%%
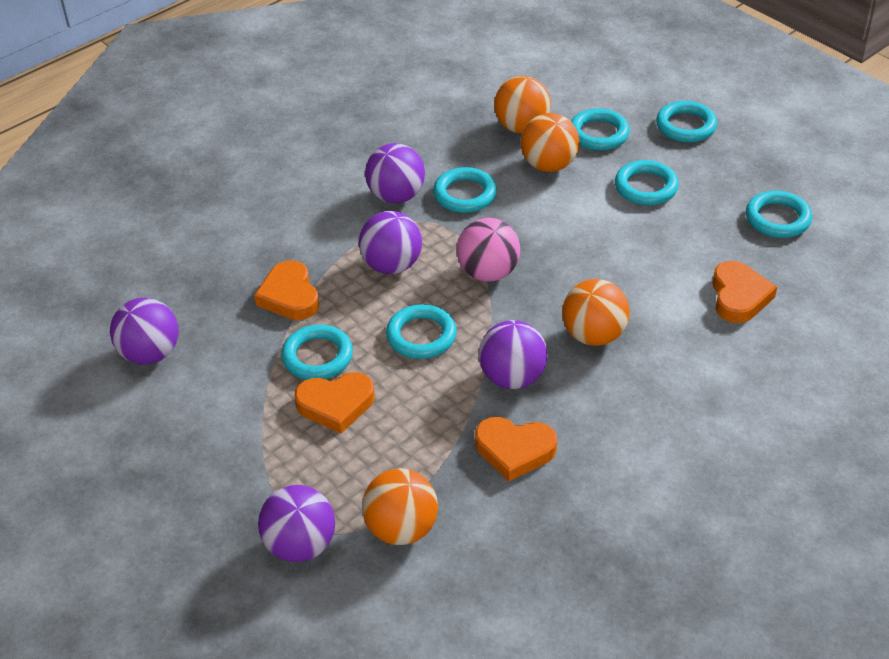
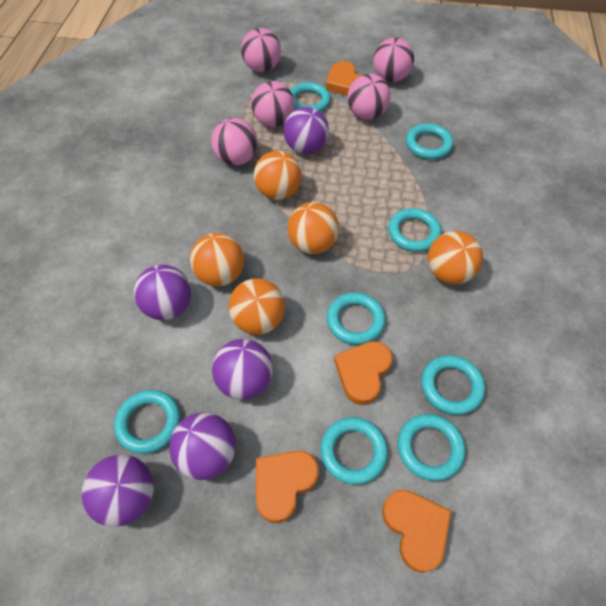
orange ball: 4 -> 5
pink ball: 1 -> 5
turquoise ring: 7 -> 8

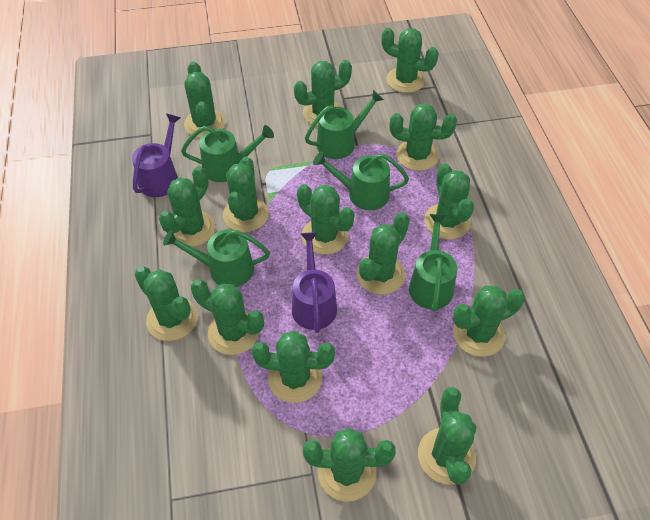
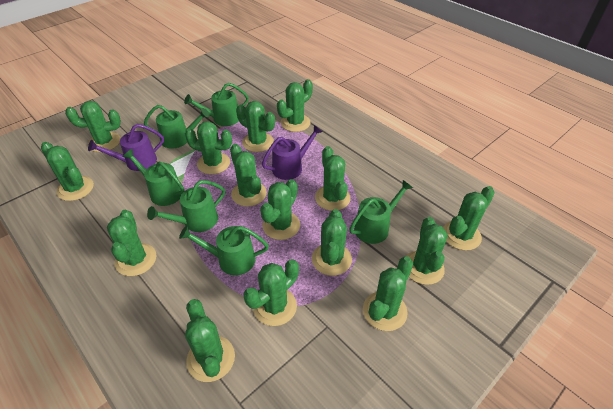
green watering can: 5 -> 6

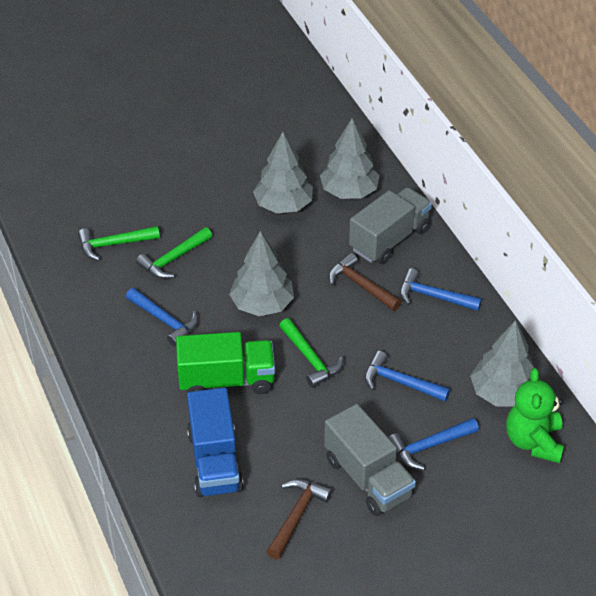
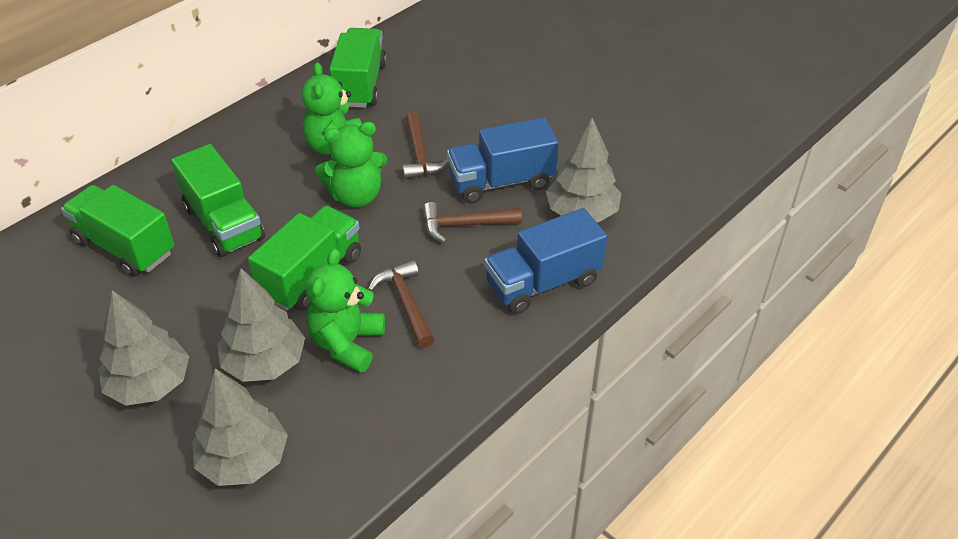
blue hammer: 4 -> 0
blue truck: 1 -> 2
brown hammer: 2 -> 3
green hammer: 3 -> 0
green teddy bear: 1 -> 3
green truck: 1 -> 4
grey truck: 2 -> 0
%%
The problem: The answer should be exactly the lines from the one that contains "blue truck: 1 -> 2" through the end of the entries, both ends included, and nothing besides.

Solution below:
blue truck: 1 -> 2
brown hammer: 2 -> 3
green hammer: 3 -> 0
green teddy bear: 1 -> 3
green truck: 1 -> 4
grey truck: 2 -> 0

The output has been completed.